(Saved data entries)
****************
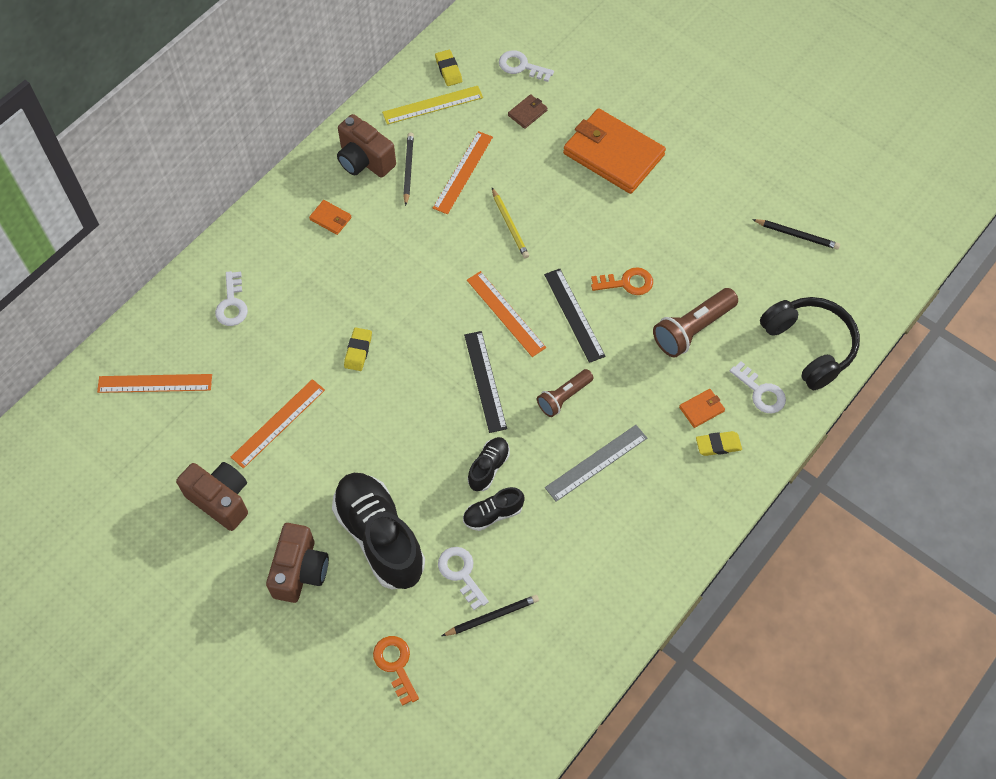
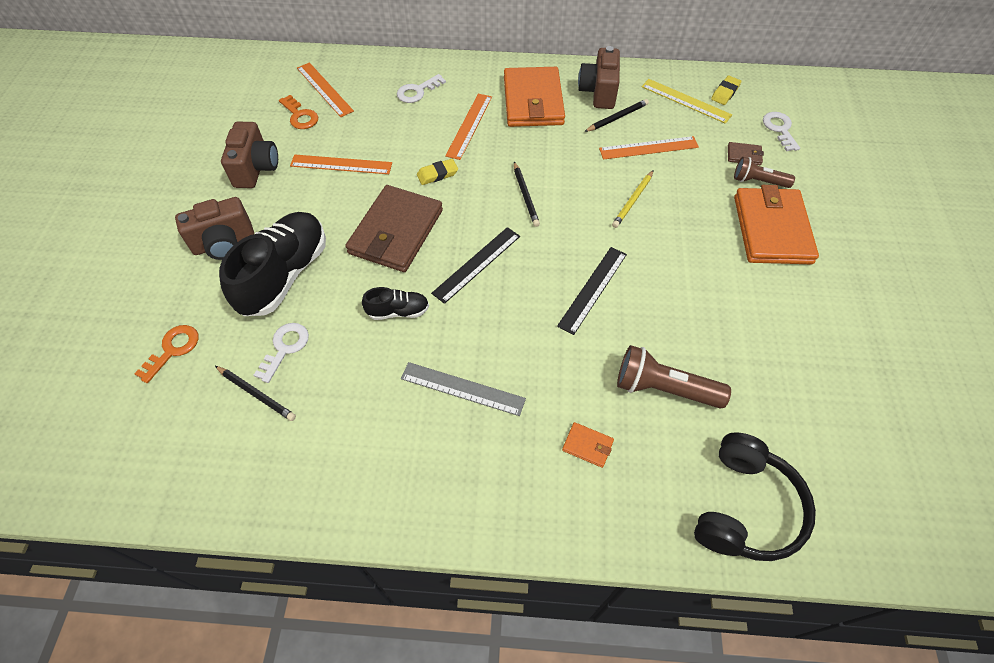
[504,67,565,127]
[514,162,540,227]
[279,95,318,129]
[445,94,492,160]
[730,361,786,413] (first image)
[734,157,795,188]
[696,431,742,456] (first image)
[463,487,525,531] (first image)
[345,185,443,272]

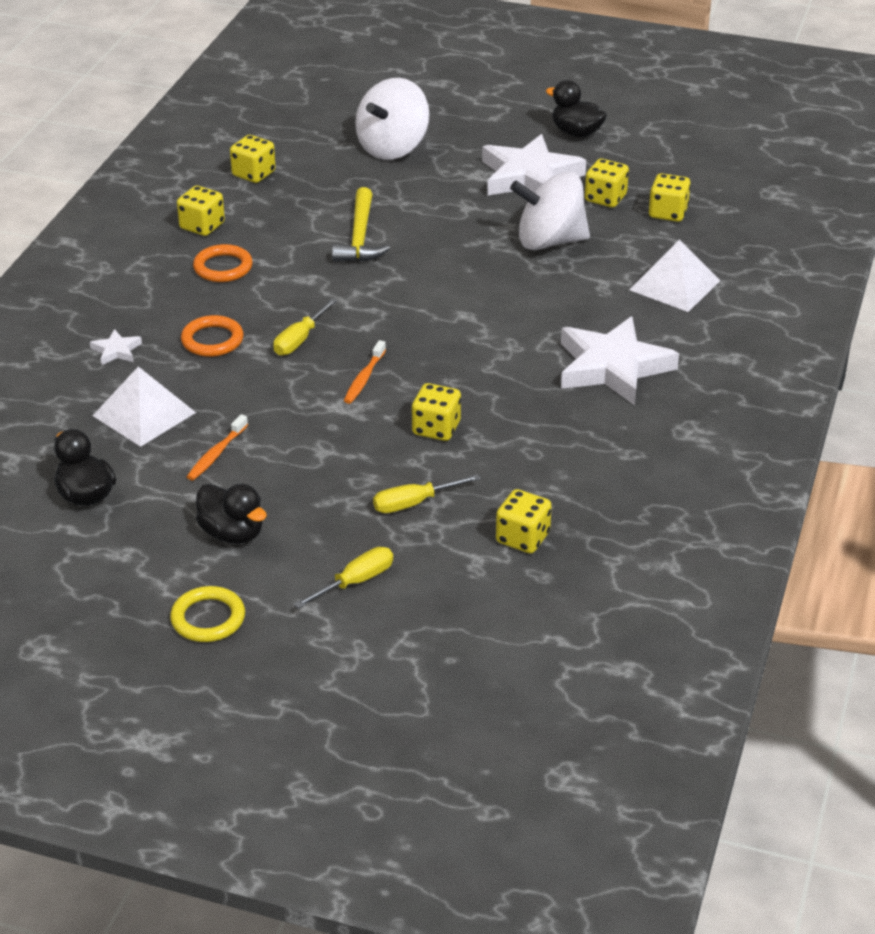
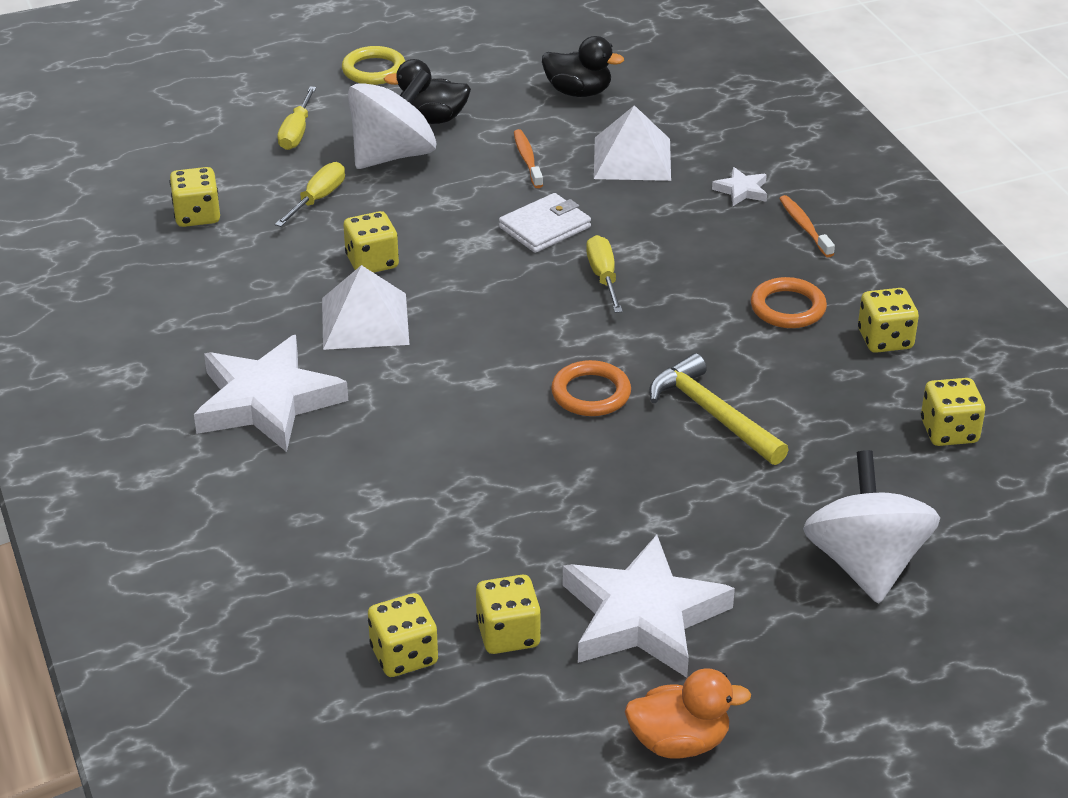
[625,668,751,759]
[348,69,436,169]
[322,265,410,350]
[551,360,631,416]
[779,195,835,257]
[499,193,591,253]

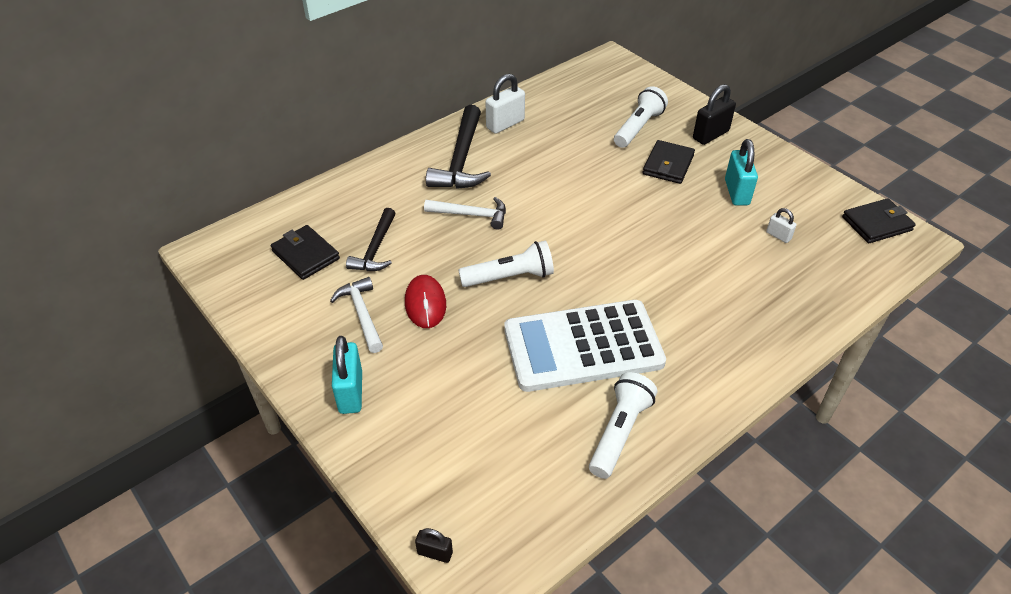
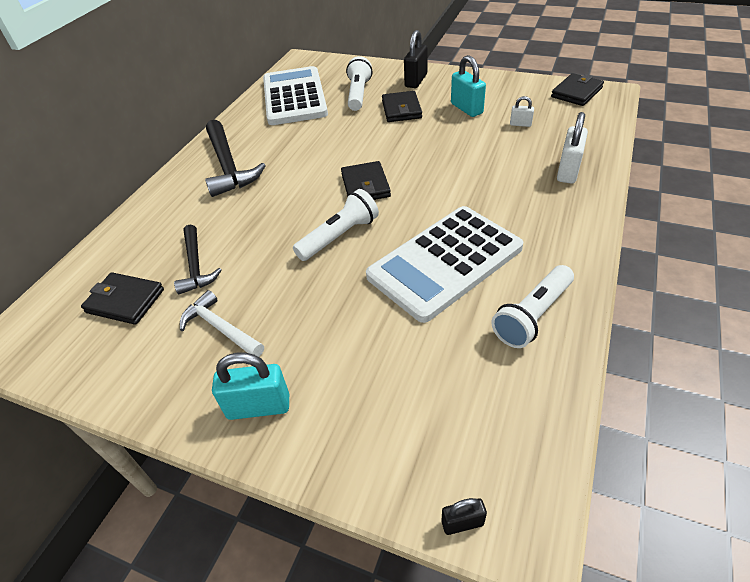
[557,112,588,184]
[424,197,506,230] (first image)
[405,275,446,328] (first image)
[212,353,289,420]
[491,265,574,348]
[263,66,328,125]
[341,161,391,200]

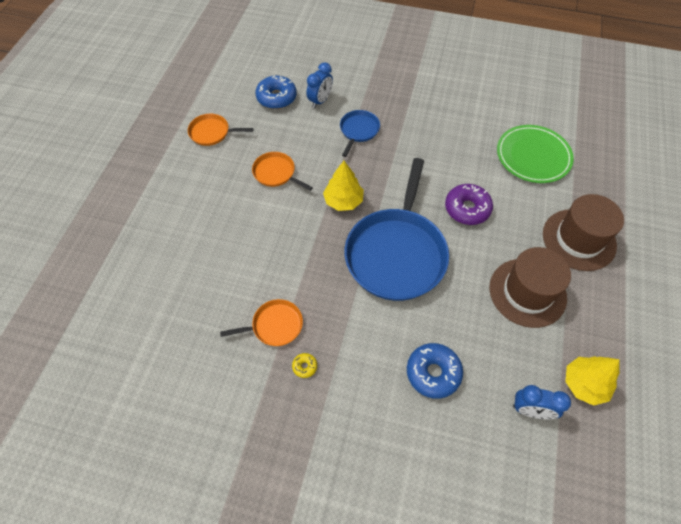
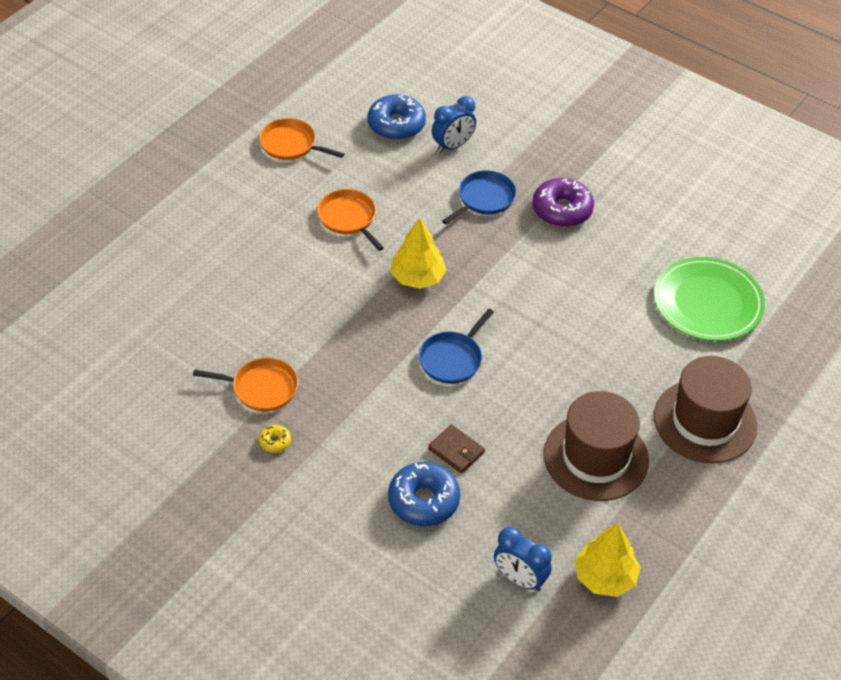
[419,309,494,384]
[532,178,594,227]
[428,424,485,474]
****************
**About this exercise:** Reproduce exactly the part of the records above that begins at the line holding "[734,157,795,188]" and ends at the final line, both included, leaving out the pictures.

**Solution to the exercise:**
[734,157,795,188]
[696,431,742,456] (first image)
[463,487,525,531] (first image)
[345,185,443,272]

[625,668,751,759]
[348,69,436,169]
[322,265,410,350]
[551,360,631,416]
[779,195,835,257]
[499,193,591,253]

[557,112,588,184]
[424,197,506,230] (first image)
[405,275,446,328] (first image)
[212,353,289,420]
[491,265,574,348]
[263,66,328,125]
[341,161,391,200]

[419,309,494,384]
[532,178,594,227]
[428,424,485,474]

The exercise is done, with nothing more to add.